__RECORDED INFORMATION__:
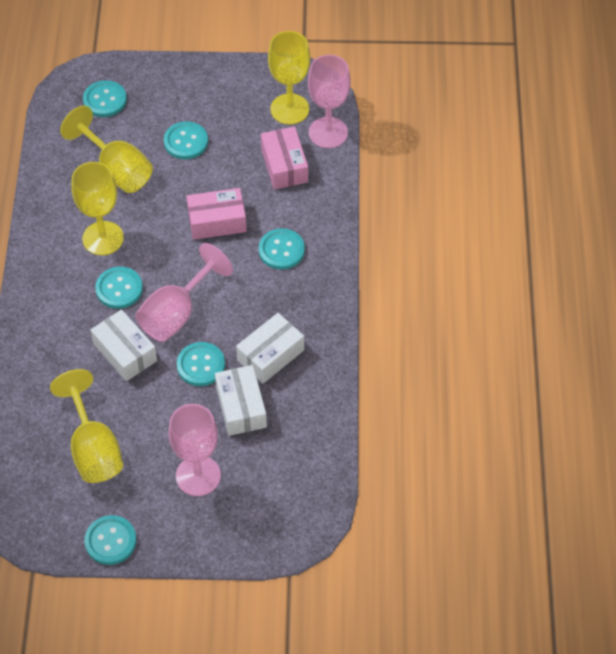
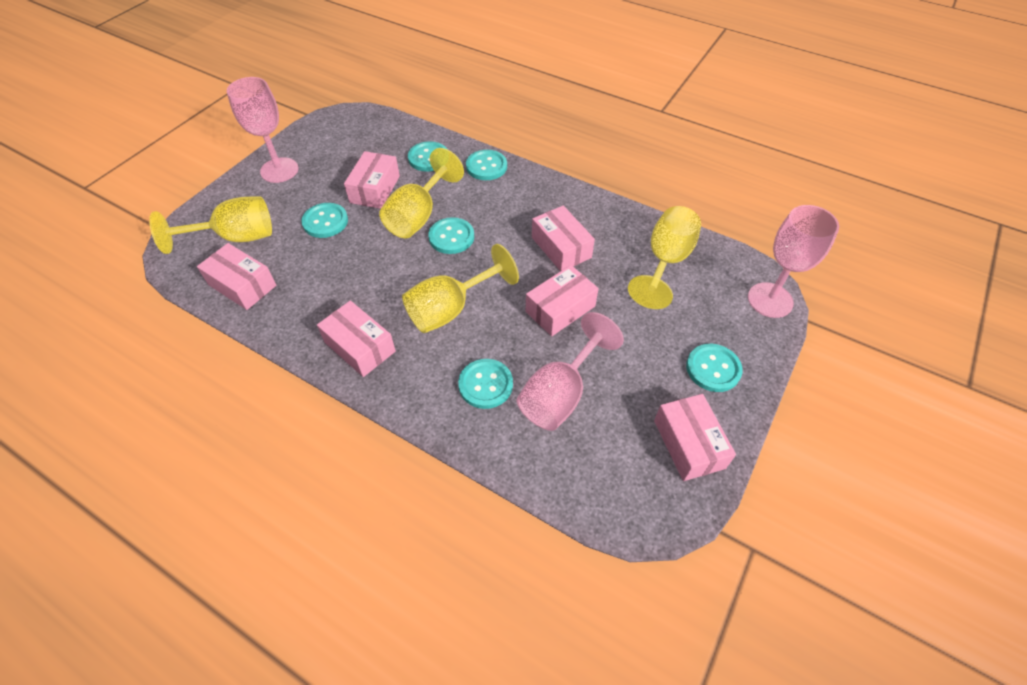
pink box: 2 -> 6
white box: 3 -> 0

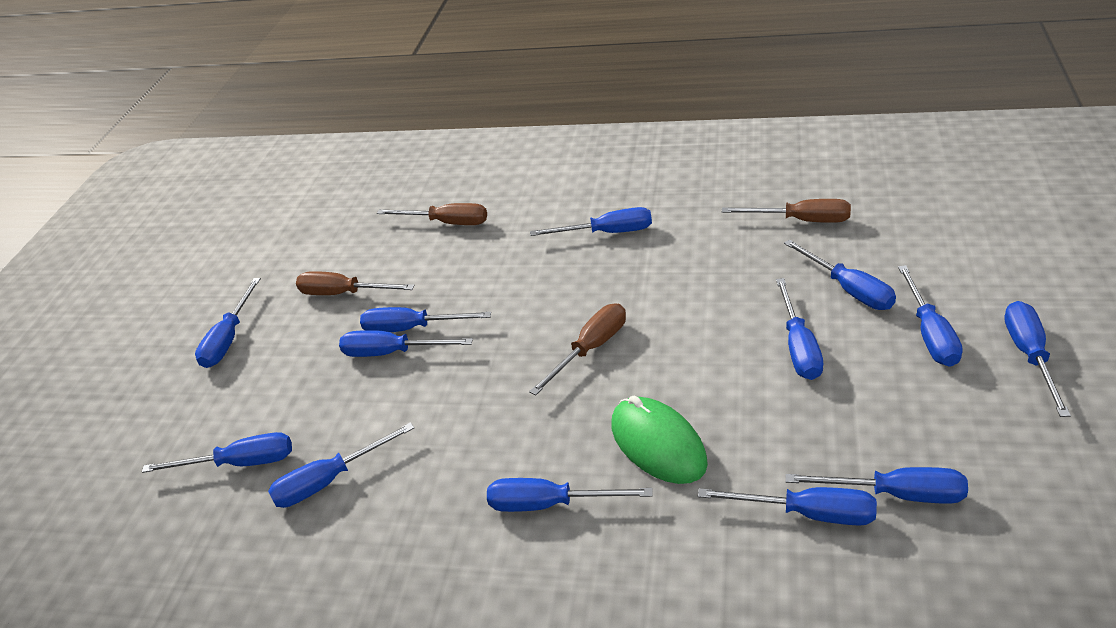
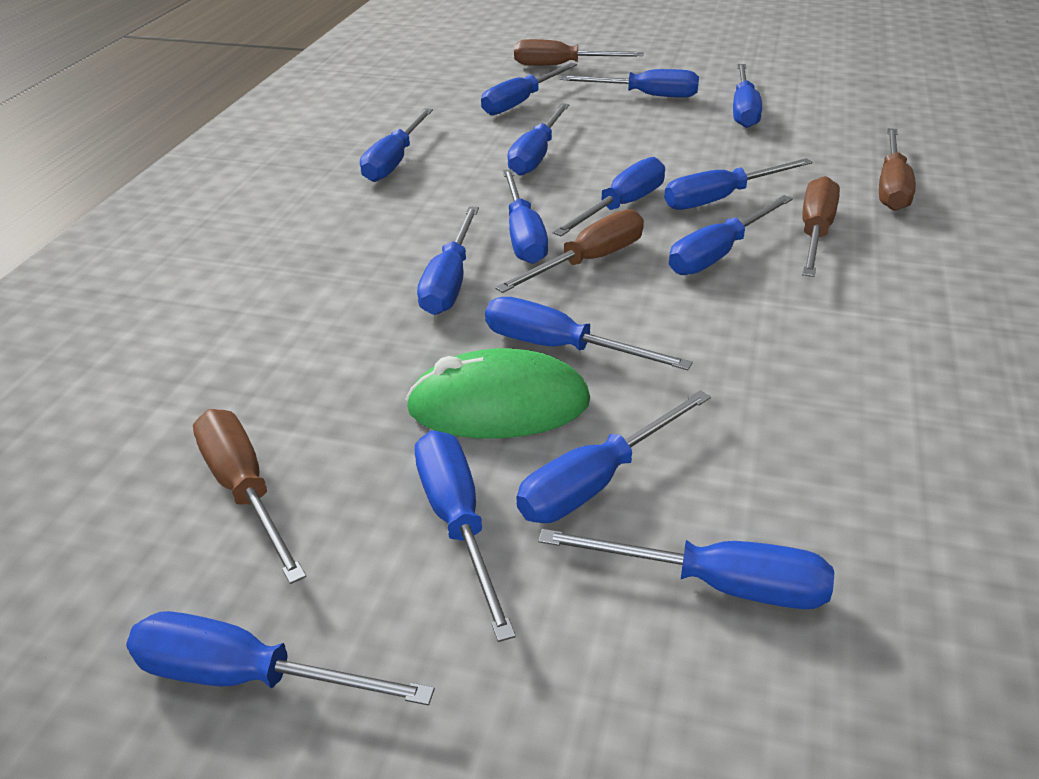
blue screwdriver: 13 -> 15
brown screwdriver: 4 -> 5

__WHAT IS BEING ASKED__: Produce an exact copy of every line above, with the images left out.

__RESPONSE TO THE EXERCISE__:
pink box: 2 -> 6
white box: 3 -> 0

blue screwdriver: 13 -> 15
brown screwdriver: 4 -> 5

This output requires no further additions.